TAREA:
Enumera cada línea de las entradas en la que aparezca la cadena "kern".

DATOS DE ENTRADA:
▬▬▬▬▬▬
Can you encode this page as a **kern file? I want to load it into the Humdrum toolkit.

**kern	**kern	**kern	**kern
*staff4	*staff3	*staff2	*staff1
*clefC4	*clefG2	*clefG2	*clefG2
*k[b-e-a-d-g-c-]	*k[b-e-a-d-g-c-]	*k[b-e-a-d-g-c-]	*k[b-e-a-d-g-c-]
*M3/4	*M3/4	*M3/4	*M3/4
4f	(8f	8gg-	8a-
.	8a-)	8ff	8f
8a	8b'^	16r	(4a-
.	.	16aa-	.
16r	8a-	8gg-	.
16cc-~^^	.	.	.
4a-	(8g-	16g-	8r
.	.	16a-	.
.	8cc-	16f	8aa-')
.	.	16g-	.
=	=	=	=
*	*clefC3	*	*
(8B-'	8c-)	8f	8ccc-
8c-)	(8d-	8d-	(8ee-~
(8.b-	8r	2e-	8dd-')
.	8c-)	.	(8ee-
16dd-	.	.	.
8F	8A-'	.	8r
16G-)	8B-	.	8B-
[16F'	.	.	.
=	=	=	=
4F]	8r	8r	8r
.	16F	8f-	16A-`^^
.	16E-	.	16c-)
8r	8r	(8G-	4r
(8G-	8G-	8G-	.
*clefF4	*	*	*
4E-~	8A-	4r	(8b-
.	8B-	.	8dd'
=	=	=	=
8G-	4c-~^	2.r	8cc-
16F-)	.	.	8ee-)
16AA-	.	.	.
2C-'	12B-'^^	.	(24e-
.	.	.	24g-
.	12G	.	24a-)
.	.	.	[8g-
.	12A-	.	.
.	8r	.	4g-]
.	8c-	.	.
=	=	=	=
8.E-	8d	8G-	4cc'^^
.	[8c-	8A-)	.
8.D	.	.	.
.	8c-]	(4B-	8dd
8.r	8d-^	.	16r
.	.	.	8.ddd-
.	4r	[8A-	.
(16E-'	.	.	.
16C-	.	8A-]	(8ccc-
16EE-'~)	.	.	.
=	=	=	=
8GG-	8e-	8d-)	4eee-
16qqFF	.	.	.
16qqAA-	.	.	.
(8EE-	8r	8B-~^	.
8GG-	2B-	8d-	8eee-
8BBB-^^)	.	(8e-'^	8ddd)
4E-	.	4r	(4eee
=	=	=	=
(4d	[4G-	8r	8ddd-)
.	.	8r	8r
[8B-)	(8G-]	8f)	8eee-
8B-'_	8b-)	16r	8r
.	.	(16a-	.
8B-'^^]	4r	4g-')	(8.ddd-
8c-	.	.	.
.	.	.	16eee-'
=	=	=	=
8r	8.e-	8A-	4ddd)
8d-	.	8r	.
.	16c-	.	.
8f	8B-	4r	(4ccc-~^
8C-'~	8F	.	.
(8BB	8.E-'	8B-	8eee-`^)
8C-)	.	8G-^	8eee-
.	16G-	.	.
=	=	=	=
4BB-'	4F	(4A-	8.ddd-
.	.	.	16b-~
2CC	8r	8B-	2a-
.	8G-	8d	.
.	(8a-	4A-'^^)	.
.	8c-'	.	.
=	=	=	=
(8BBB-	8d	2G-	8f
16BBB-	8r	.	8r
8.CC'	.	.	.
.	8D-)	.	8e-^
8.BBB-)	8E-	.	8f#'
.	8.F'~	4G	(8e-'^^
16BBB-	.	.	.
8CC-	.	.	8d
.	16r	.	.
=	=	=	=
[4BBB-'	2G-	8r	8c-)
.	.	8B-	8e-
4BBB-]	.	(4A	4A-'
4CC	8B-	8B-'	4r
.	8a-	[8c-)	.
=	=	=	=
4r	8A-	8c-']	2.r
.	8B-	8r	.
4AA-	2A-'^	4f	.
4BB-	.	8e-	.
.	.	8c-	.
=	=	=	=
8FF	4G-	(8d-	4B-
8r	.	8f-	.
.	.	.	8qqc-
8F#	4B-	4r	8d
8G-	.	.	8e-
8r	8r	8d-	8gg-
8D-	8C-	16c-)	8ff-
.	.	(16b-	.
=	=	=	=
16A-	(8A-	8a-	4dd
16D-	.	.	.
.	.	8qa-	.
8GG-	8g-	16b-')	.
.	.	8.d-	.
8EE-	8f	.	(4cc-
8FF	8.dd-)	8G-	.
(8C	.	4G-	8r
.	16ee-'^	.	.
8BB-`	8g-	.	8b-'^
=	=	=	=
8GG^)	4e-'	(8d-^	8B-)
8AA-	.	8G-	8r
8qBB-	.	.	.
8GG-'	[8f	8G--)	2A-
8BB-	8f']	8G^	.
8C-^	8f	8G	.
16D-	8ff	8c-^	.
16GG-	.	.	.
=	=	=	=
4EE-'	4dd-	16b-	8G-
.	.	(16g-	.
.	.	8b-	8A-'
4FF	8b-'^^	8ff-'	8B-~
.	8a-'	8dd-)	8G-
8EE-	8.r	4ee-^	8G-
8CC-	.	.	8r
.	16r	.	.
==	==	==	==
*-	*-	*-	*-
▬▬▬▬▬▬
RESPUESTA FINAL:
Can you encode this page as a **kern file? I want to load it into the Humdrum toolkit.
**kern	**kern	**kern	**kern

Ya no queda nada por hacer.